__What is expected__
Retype precisely the section of the data that starts at the line containing "turquoise watering can" and runs to its final line, ends included.

__Records for the exercise__
═══

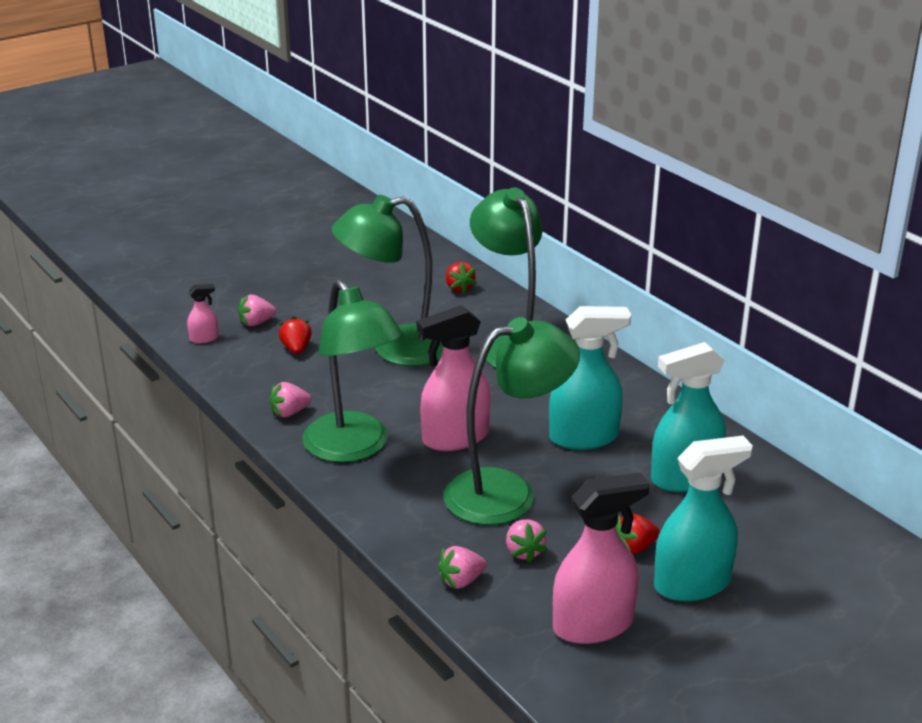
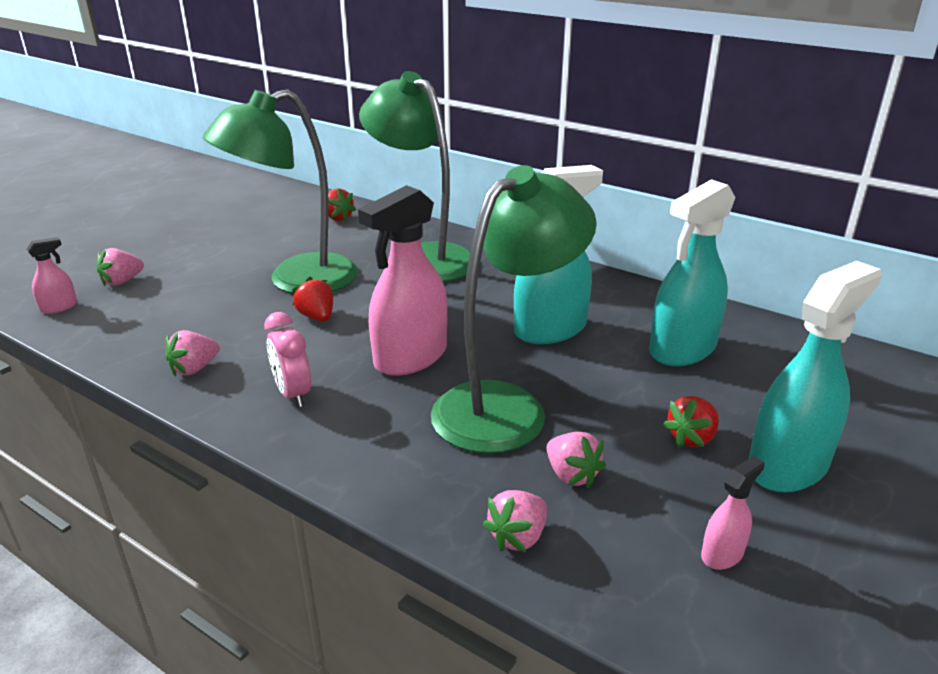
camera: 20 degrees left, 0 degrees up
red strawberry [279,316,312,354] -> red strawberry moved to [292,277,333,321]
green lamp [302,279,404,463] -> pink clock [264,312,311,407]
pink spray bottle [553,472,650,644] -> pink spray bottle [701,456,764,570], size x0.46

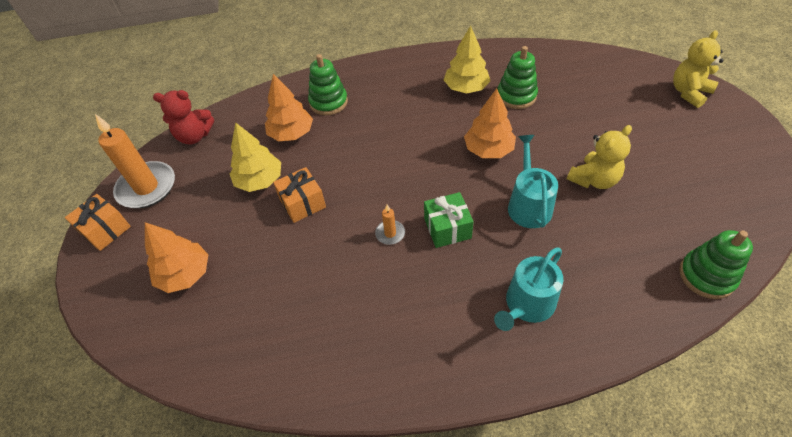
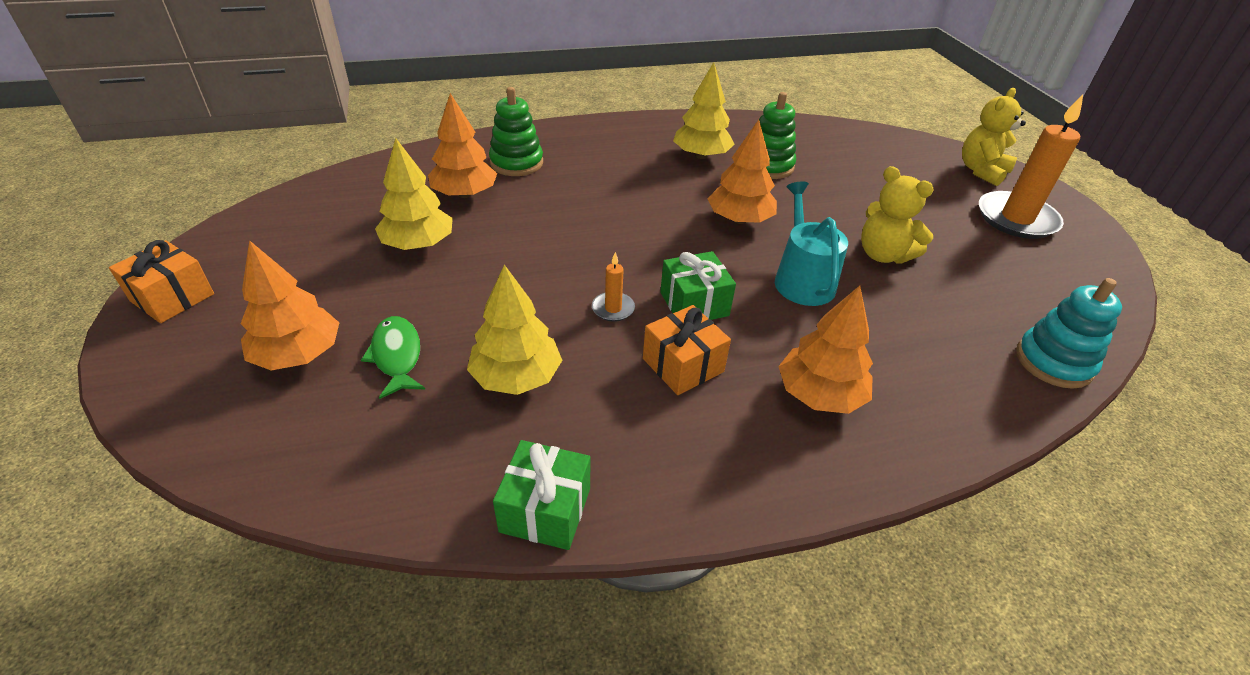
camera: 10 degrees left, 10 degrees down
orange candle [95,114,175,208] -> orange candle moved to [979,94,1083,239]
red teddy bear [153,90,214,144] -> none
orange gift [273,167,326,223] -> orange gift moved to [643,305,731,395]
turquoise watering can [494,247,563,331] -> orange tree [778,286,873,414]
yellow teddy bear [567,125,632,189] -> yellow teddy bear turned 90 degrees clockwise [861,166,934,264]
green stacking toy [679,230,753,299] -> turquoise stacking toy [1016,278,1122,389]
none -> green fish [361,316,425,399]
none -> yellow tree [467,265,562,395]
none -> green gift [493,440,590,550]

═══

__Answer to the problem__
turquoise watering can [494,247,563,331] -> orange tree [778,286,873,414]
yellow teddy bear [567,125,632,189] -> yellow teddy bear turned 90 degrees clockwise [861,166,934,264]
green stacking toy [679,230,753,299] -> turquoise stacking toy [1016,278,1122,389]
none -> green fish [361,316,425,399]
none -> yellow tree [467,265,562,395]
none -> green gift [493,440,590,550]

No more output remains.